## Record excerpts
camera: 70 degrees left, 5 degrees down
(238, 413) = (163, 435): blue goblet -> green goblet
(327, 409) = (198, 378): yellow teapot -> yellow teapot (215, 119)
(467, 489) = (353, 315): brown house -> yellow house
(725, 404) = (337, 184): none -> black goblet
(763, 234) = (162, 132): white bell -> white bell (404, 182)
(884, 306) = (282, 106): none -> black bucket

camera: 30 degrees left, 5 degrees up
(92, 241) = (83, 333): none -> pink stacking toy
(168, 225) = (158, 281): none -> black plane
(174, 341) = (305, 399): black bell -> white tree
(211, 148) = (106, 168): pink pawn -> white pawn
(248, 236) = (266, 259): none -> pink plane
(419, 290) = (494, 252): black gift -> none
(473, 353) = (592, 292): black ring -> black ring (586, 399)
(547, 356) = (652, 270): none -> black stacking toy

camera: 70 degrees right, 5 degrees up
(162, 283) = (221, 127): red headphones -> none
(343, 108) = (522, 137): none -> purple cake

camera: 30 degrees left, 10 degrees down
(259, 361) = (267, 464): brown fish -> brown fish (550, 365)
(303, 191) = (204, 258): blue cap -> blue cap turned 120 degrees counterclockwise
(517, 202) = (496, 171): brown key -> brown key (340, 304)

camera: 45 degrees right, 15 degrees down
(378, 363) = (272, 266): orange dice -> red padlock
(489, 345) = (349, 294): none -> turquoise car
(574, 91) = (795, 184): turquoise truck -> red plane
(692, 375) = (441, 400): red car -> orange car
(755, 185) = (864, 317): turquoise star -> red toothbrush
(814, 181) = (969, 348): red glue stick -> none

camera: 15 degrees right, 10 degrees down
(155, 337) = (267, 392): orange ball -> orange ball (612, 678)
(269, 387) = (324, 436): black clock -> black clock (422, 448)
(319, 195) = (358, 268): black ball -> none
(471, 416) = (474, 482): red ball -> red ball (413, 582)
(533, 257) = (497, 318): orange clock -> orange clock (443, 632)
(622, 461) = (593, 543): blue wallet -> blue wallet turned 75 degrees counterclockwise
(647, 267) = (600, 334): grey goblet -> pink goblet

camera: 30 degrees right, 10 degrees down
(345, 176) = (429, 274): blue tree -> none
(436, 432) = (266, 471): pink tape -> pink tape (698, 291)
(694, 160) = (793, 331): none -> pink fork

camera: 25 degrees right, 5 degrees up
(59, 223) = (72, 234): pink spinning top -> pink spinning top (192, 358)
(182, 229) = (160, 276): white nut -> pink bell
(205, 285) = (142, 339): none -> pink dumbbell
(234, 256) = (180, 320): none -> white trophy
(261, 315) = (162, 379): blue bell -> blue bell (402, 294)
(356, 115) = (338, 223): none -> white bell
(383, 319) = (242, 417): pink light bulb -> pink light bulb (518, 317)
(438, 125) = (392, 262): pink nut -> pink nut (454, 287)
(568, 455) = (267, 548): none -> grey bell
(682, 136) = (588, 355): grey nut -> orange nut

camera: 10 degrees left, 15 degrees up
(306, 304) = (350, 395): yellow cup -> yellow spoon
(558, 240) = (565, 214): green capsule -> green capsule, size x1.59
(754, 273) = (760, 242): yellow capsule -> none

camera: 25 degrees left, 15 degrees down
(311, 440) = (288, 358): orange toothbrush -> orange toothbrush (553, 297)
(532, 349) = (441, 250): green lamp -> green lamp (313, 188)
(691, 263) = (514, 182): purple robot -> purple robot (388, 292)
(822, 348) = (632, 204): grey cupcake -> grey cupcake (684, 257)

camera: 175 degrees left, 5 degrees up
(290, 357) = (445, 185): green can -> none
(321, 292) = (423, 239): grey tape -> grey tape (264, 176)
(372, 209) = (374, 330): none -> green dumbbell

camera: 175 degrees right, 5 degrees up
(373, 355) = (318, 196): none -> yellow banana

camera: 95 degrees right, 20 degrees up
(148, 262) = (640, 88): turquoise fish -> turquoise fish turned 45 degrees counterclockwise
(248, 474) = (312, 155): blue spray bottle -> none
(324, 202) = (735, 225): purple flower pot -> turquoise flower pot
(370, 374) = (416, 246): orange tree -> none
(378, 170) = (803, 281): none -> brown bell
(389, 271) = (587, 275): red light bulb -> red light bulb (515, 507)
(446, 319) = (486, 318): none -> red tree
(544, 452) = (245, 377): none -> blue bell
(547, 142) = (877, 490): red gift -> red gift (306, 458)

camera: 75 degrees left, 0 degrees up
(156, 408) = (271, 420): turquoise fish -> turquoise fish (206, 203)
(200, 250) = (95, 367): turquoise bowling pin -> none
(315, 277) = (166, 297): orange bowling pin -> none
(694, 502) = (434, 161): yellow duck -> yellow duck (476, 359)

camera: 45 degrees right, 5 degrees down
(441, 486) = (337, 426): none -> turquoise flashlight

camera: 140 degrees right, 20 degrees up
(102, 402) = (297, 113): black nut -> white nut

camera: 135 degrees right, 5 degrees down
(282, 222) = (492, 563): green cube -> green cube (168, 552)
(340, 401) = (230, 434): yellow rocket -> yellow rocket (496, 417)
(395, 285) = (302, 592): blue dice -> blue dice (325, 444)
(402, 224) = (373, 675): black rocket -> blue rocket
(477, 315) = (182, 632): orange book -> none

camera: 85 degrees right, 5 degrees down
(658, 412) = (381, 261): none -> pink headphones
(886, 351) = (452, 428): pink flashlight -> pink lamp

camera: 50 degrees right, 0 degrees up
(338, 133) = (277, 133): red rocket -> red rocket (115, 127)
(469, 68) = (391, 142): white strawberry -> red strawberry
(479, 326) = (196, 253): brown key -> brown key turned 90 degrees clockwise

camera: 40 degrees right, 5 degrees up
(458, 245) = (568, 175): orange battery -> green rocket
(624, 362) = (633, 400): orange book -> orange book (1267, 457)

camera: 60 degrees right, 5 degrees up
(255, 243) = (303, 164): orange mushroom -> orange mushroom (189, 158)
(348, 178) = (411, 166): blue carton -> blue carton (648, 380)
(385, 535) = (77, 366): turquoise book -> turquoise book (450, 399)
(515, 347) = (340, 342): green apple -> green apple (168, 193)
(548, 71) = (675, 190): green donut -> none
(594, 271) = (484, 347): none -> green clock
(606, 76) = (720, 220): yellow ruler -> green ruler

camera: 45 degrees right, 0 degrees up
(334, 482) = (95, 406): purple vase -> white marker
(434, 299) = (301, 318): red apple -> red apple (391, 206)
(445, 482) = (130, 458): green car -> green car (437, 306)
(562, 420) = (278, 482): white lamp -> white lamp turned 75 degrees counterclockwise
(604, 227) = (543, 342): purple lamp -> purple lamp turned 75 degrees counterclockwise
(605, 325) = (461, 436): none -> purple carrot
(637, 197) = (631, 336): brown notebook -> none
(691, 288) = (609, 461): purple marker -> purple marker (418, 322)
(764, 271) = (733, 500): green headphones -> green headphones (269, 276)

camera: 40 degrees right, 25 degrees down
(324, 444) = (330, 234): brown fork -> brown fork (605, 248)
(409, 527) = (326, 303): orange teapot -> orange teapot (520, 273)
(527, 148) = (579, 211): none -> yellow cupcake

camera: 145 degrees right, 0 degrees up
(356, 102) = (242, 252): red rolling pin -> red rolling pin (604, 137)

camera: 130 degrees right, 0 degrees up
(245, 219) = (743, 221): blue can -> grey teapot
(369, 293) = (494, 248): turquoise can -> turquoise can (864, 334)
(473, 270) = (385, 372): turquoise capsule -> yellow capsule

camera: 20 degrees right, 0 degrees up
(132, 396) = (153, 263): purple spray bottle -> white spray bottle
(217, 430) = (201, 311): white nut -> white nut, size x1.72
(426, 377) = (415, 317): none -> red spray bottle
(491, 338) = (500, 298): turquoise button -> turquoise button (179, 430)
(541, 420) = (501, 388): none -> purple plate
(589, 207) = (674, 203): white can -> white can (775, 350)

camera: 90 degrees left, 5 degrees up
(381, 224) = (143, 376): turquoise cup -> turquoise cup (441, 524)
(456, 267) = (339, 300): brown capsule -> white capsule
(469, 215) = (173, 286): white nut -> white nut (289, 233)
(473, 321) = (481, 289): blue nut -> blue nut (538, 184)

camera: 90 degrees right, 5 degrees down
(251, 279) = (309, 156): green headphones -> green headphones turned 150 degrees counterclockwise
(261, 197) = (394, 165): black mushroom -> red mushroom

## Work to complete
Scan the listing above for the line that has "(369, 293) = (494, 248): turquoise", then copy exactly from that line through the line that has "(217, 430) = (201, 311): white".

## Expected answer
(369, 293) = (494, 248): turquoise can -> turquoise can (864, 334)
(473, 270) = (385, 372): turquoise capsule -> yellow capsule

camera: 20 degrees right, 0 degrees up
(132, 396) = (153, 263): purple spray bottle -> white spray bottle
(217, 430) = (201, 311): white nut -> white nut, size x1.72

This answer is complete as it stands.